A verbatim copy of the listing is what is needed, minus any pictures.

-------------------------

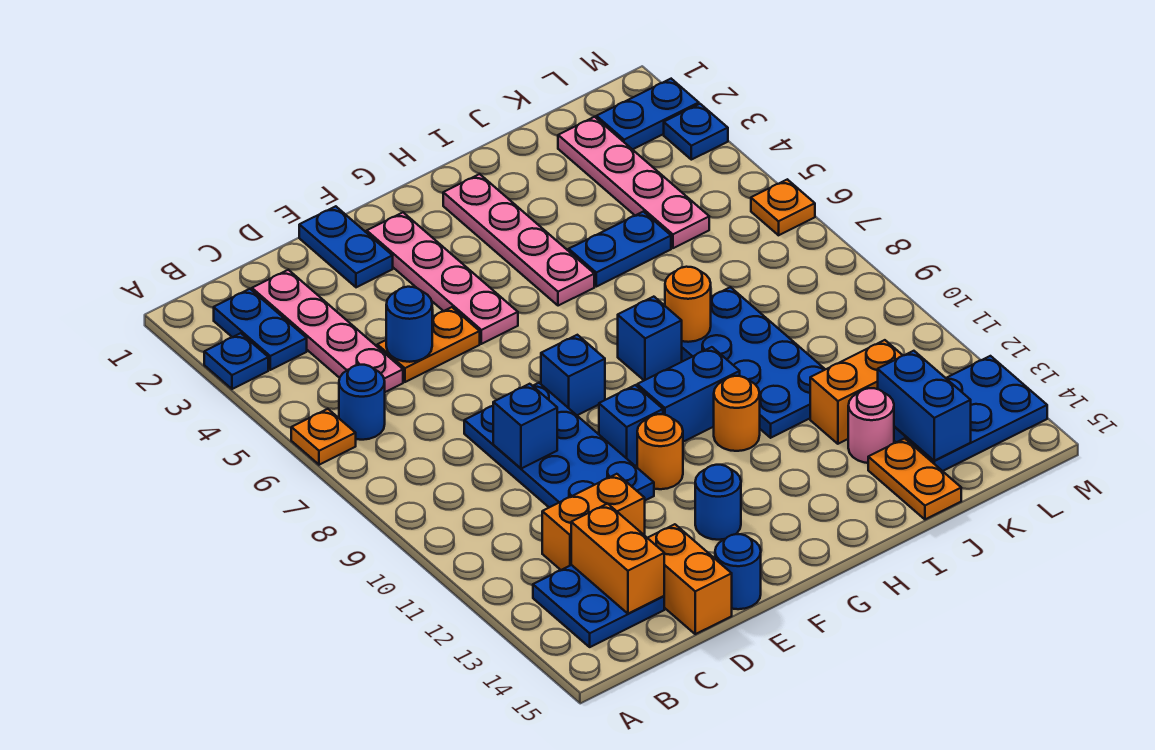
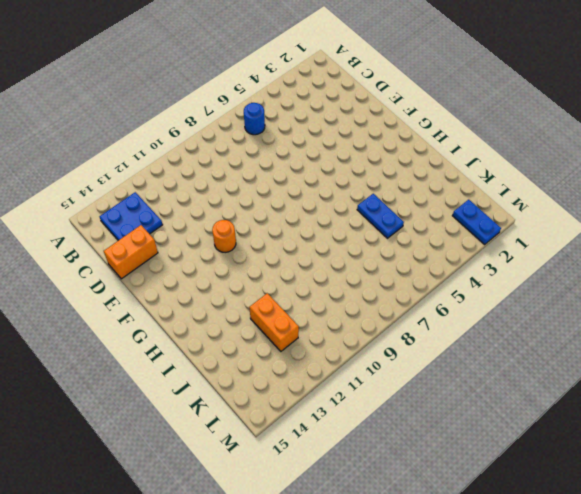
none -> blue plate A3 level 1
none -> orange plate A6 level 1
none -> blue plate B2:B3 level 1
none -> pink plate C2:C5 level 1

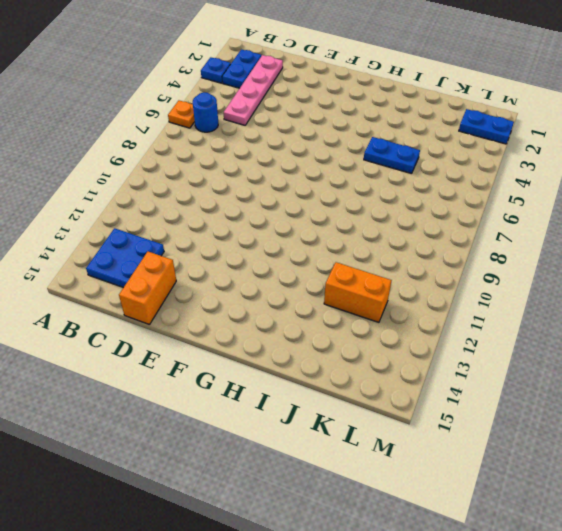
none -> orange brick C12:D12 level 1
none -> orange plate D5:E5 level 1
none -> blue plate D8:E11 level 1
none -> blue plate E1:E2 level 1

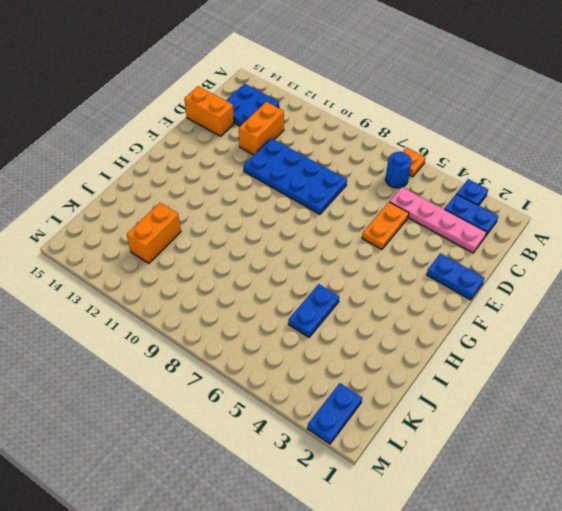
none -> blue round brick E15 level 1
none -> pink plate F2:F5 level 1
none -> blue brick F8 level 1
none -> blue brick F10 level 1

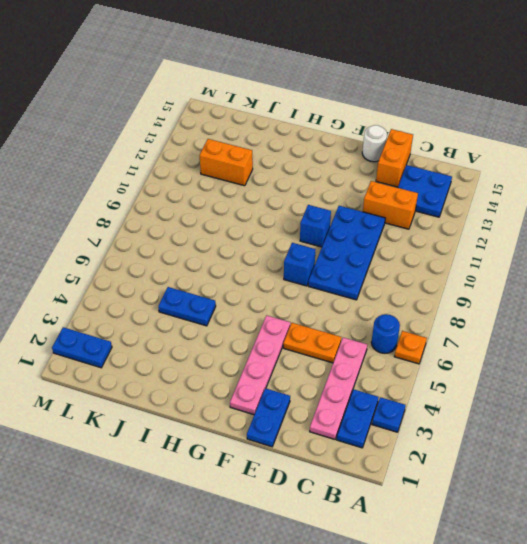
white round brick E15 level 1 -> blue round brick E15 level 1
none -> orange round brick F11 level 1
none -> blue round brick F13 level 1
none -> blue brick G10:H10 level 1
none -> pink plate H2:H5 level 1

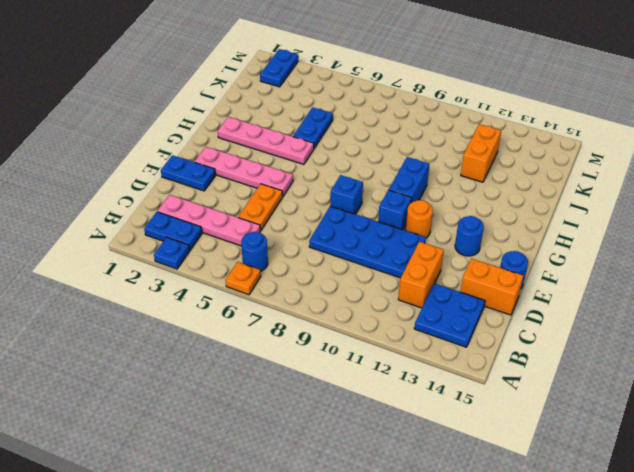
none -> blue brick H8 level 1
none -> orange round brick H11 level 1
none -> blue plate I8:J11 level 1
none -> pink round brick J13 level 1

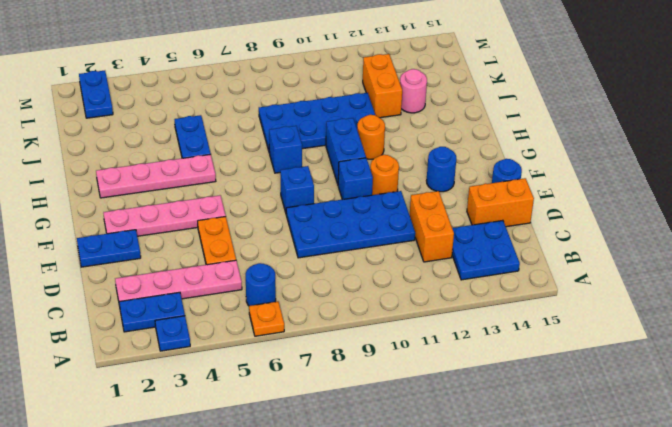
none -> orange plate J14:J15 level 1
none -> pink plate K2:K5 level 1
none -> blue plate K13:M14 level 1
none -> blue plate M3 level 1

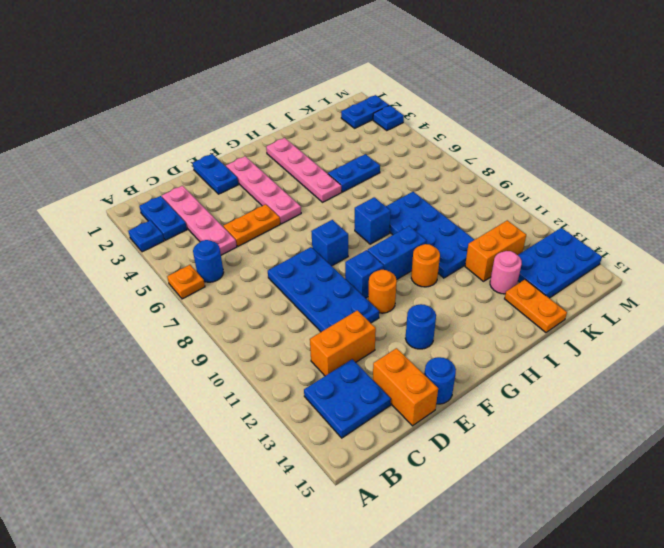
none -> pink plate K2:K5 level 1
none -> orange plate M6 level 1
none -> orange brick C13:C14 level 2
none -> blue round brick D5 level 2

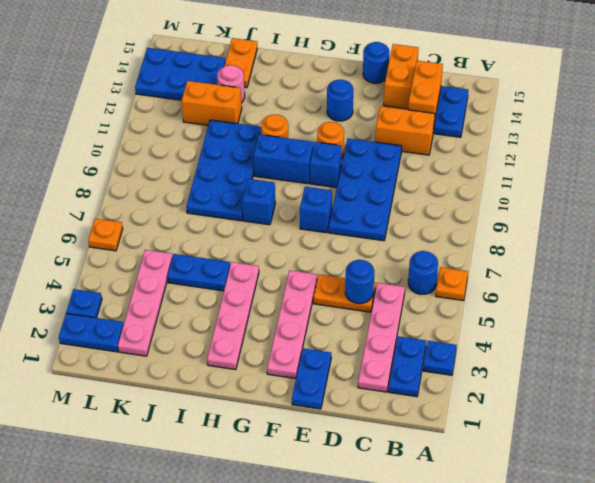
none -> blue brick D9 level 2
none -> orange round brick I8 level 2
none -> blue brick K13:K14 level 2

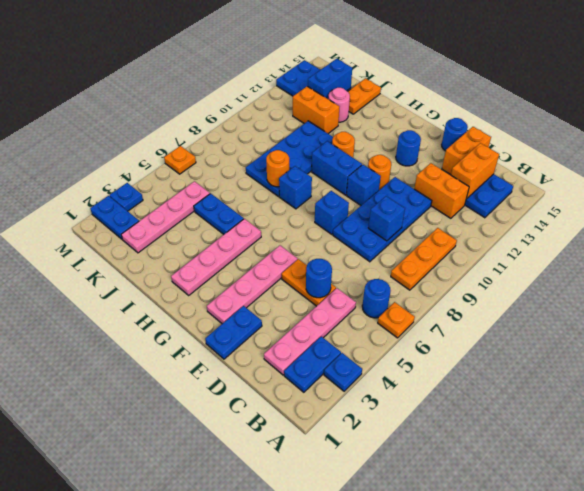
orange plate B8:B10 level 1 -> none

-------------------------

:: Solution to this problem ::
none -> blue plate A3 level 1
none -> orange plate A6 level 1
none -> blue plate B2:B3 level 1
none -> pink plate C2:C5 level 1

none -> orange brick C12:D12 level 1
none -> orange plate D5:E5 level 1
none -> blue plate D8:E11 level 1
none -> blue plate E1:E2 level 1

none -> blue round brick E15 level 1
none -> pink plate F2:F5 level 1
none -> blue brick F8 level 1
none -> blue brick F10 level 1

white round brick E15 level 1 -> blue round brick E15 level 1
none -> orange round brick F11 level 1
none -> blue round brick F13 level 1
none -> blue brick G10:H10 level 1
none -> pink plate H2:H5 level 1

none -> blue brick H8 level 1
none -> orange round brick H11 level 1
none -> blue plate I8:J11 level 1
none -> pink round brick J13 level 1

none -> orange plate J14:J15 level 1
none -> pink plate K2:K5 level 1
none -> blue plate K13:M14 level 1
none -> blue plate M3 level 1

none -> pink plate K2:K5 level 1
none -> orange plate M6 level 1
none -> orange brick C13:C14 level 2
none -> blue round brick D5 level 2

none -> blue brick D9 level 2
none -> orange round brick I8 level 2
none -> blue brick K13:K14 level 2

orange plate B8:B10 level 1 -> none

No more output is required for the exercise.